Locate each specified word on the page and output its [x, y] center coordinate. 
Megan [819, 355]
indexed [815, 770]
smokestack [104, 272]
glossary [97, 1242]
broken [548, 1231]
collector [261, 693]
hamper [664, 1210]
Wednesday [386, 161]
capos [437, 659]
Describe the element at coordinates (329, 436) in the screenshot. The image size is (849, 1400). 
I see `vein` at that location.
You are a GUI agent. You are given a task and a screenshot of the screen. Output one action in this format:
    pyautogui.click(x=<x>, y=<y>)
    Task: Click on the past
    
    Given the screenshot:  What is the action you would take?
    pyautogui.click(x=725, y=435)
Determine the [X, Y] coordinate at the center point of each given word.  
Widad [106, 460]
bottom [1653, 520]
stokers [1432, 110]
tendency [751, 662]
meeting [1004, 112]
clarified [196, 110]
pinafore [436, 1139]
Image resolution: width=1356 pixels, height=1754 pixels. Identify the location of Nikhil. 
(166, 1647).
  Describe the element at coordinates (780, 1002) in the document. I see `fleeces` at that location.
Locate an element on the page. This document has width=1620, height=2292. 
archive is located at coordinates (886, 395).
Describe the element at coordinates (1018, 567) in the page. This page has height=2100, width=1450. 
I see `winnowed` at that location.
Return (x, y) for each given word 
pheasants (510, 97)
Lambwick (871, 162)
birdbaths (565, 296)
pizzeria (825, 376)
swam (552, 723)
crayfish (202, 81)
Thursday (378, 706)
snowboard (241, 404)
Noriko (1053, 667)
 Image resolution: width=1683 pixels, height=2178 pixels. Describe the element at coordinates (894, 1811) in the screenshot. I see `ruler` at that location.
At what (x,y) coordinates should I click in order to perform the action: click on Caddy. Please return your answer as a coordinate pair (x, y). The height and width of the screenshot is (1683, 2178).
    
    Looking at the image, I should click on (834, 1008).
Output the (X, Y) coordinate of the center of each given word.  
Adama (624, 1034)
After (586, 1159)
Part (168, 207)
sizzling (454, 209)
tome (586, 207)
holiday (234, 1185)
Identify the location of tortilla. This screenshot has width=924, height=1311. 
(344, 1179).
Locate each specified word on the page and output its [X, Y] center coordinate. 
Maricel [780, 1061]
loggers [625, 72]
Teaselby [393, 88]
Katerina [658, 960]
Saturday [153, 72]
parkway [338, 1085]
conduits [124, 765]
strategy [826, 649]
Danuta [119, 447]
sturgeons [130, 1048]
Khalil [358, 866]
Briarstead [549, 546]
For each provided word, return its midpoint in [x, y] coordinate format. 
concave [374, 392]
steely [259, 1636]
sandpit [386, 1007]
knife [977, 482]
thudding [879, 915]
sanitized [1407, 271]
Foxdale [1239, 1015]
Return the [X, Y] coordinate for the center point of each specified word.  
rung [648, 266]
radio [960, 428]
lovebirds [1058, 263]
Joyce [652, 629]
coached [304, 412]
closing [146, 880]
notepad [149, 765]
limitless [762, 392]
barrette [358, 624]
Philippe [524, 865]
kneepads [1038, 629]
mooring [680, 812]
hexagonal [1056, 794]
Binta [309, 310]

*-*-*

AIM OF THE EXERCISE: Retype the lines of the items starting at the line that contains "barrette [358, 624]" and continuing through the end of the items.

EXERCISE SOLUTION:
barrette [358, 624]
Philippe [524, 865]
kneepads [1038, 629]
mooring [680, 812]
hexagonal [1056, 794]
Binta [309, 310]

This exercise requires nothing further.